Dataset extract:

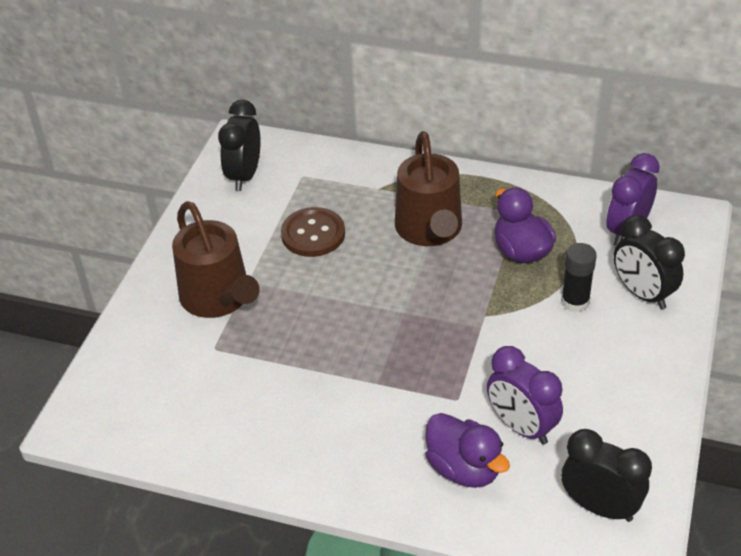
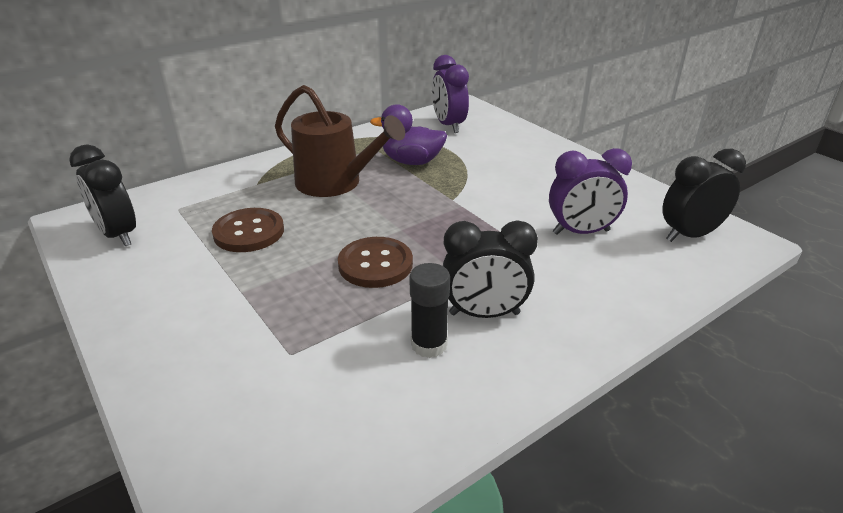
camera: 55 degrees left, 10 degrees down
brown watering can [172,201,260,318] -> none
purple duck [425,413,510,488] -> none
black glue stick [561,243,597,312] -> black glue stick moved to [409,263,450,358]
black clock [614,215,685,309] -> black clock moved to [443,220,538,318]
none -> brown button [338,237,413,288]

To do:
Show the lines above that have the word "none".

Output of the task:
brown watering can [172,201,260,318] -> none
purple duck [425,413,510,488] -> none
none -> brown button [338,237,413,288]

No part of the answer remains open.